[Input for this task Boundary: Start]

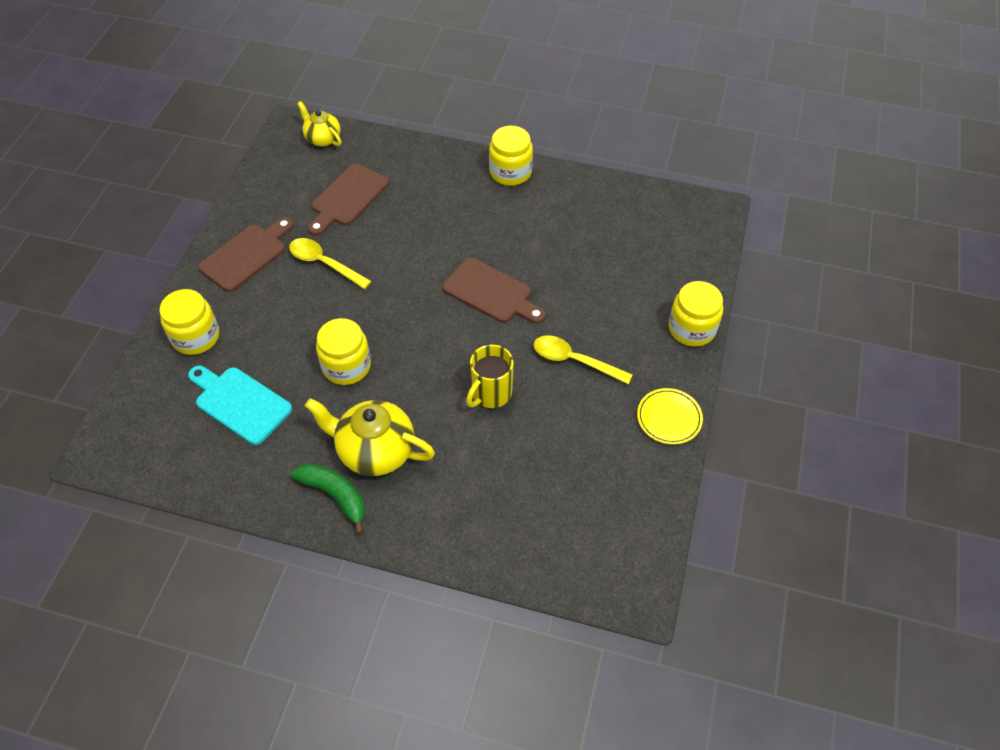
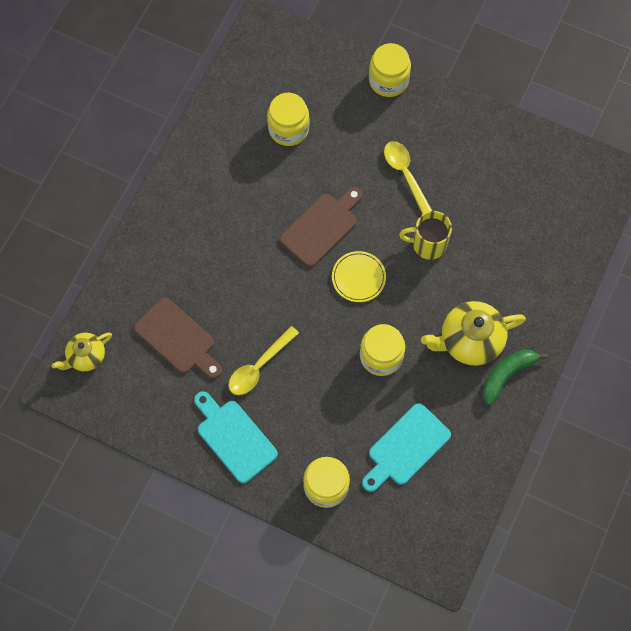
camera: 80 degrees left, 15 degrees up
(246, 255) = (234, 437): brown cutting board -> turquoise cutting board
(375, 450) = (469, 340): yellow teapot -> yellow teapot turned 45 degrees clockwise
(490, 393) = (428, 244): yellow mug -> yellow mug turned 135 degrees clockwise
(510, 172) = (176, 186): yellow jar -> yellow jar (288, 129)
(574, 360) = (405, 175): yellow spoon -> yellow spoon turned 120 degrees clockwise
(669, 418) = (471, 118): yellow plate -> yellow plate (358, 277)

[Input for this task Boundary: End]

Work order
If a record holds a picture, leave the picture out and copy the rest exactly.

Expected answer
camera: 80 degrees left, 15 degrees up
(246, 255) = (234, 437): brown cutting board -> turquoise cutting board
(375, 450) = (469, 340): yellow teapot -> yellow teapot turned 45 degrees clockwise
(490, 393) = (428, 244): yellow mug -> yellow mug turned 135 degrees clockwise
(510, 172) = (176, 186): yellow jar -> yellow jar (288, 129)
(574, 360) = (405, 175): yellow spoon -> yellow spoon turned 120 degrees clockwise
(669, 418) = (471, 118): yellow plate -> yellow plate (358, 277)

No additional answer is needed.